● EXCERPTED RECORDS:
──────────

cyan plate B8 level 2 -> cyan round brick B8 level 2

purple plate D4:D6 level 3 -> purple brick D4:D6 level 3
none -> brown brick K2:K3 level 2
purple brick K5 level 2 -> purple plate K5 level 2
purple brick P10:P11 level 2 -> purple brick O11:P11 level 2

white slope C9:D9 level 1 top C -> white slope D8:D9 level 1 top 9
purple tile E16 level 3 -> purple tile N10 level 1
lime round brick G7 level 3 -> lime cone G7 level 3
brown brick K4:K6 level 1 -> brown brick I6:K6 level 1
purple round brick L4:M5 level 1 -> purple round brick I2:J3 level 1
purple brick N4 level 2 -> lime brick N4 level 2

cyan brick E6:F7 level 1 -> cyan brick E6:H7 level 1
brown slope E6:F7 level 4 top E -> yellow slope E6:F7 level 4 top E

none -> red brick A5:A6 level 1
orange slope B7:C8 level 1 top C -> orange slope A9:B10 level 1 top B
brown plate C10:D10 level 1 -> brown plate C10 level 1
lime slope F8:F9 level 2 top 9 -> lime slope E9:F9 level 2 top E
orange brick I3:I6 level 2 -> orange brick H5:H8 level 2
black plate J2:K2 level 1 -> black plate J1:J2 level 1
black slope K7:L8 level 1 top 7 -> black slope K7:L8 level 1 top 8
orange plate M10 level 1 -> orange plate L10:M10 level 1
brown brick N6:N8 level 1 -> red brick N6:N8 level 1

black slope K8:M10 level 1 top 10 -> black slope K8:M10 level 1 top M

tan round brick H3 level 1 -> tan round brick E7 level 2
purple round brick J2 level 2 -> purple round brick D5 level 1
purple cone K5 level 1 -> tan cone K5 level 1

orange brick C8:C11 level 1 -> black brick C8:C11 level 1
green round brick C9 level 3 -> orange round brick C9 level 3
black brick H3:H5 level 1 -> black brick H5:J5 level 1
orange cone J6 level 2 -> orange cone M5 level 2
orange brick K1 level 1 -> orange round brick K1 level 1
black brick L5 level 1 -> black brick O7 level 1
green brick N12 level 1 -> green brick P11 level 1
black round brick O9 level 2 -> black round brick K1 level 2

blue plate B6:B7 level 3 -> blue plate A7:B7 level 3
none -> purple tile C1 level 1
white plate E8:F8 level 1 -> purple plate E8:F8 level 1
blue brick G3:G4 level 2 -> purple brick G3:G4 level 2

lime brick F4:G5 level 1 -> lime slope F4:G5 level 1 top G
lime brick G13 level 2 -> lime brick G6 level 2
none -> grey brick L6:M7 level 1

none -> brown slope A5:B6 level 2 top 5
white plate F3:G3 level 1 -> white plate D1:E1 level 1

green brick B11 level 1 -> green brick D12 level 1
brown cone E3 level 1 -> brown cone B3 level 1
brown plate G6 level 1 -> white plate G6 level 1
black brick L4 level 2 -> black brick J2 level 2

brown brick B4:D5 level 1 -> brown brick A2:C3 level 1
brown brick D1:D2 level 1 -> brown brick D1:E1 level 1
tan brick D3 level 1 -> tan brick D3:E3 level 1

──────────

● HOW TO COMPLETE THIS TASK: The records above should be copied out again in full, exactly as they appear.

● REPLY:
cyan plate B8 level 2 -> cyan round brick B8 level 2

purple plate D4:D6 level 3 -> purple brick D4:D6 level 3
none -> brown brick K2:K3 level 2
purple brick K5 level 2 -> purple plate K5 level 2
purple brick P10:P11 level 2 -> purple brick O11:P11 level 2

white slope C9:D9 level 1 top C -> white slope D8:D9 level 1 top 9
purple tile E16 level 3 -> purple tile N10 level 1
lime round brick G7 level 3 -> lime cone G7 level 3
brown brick K4:K6 level 1 -> brown brick I6:K6 level 1
purple round brick L4:M5 level 1 -> purple round brick I2:J3 level 1
purple brick N4 level 2 -> lime brick N4 level 2

cyan brick E6:F7 level 1 -> cyan brick E6:H7 level 1
brown slope E6:F7 level 4 top E -> yellow slope E6:F7 level 4 top E

none -> red brick A5:A6 level 1
orange slope B7:C8 level 1 top C -> orange slope A9:B10 level 1 top B
brown plate C10:D10 level 1 -> brown plate C10 level 1
lime slope F8:F9 level 2 top 9 -> lime slope E9:F9 level 2 top E
orange brick I3:I6 level 2 -> orange brick H5:H8 level 2
black plate J2:K2 level 1 -> black plate J1:J2 level 1
black slope K7:L8 level 1 top 7 -> black slope K7:L8 level 1 top 8
orange plate M10 level 1 -> orange plate L10:M10 level 1
brown brick N6:N8 level 1 -> red brick N6:N8 level 1

black slope K8:M10 level 1 top 10 -> black slope K8:M10 level 1 top M

tan round brick H3 level 1 -> tan round brick E7 level 2
purple round brick J2 level 2 -> purple round brick D5 level 1
purple cone K5 level 1 -> tan cone K5 level 1

orange brick C8:C11 level 1 -> black brick C8:C11 level 1
green round brick C9 level 3 -> orange round brick C9 level 3
black brick H3:H5 level 1 -> black brick H5:J5 level 1
orange cone J6 level 2 -> orange cone M5 level 2
orange brick K1 level 1 -> orange round brick K1 level 1
black brick L5 level 1 -> black brick O7 level 1
green brick N12 level 1 -> green brick P11 level 1
black round brick O9 level 2 -> black round brick K1 level 2

blue plate B6:B7 level 3 -> blue plate A7:B7 level 3
none -> purple tile C1 level 1
white plate E8:F8 level 1 -> purple plate E8:F8 level 1
blue brick G3:G4 level 2 -> purple brick G3:G4 level 2

lime brick F4:G5 level 1 -> lime slope F4:G5 level 1 top G
lime brick G13 level 2 -> lime brick G6 level 2
none -> grey brick L6:M7 level 1

none -> brown slope A5:B6 level 2 top 5
white plate F3:G3 level 1 -> white plate D1:E1 level 1

green brick B11 level 1 -> green brick D12 level 1
brown cone E3 level 1 -> brown cone B3 level 1
brown plate G6 level 1 -> white plate G6 level 1
black brick L4 level 2 -> black brick J2 level 2

brown brick B4:D5 level 1 -> brown brick A2:C3 level 1
brown brick D1:D2 level 1 -> brown brick D1:E1 level 1
tan brick D3 level 1 -> tan brick D3:E3 level 1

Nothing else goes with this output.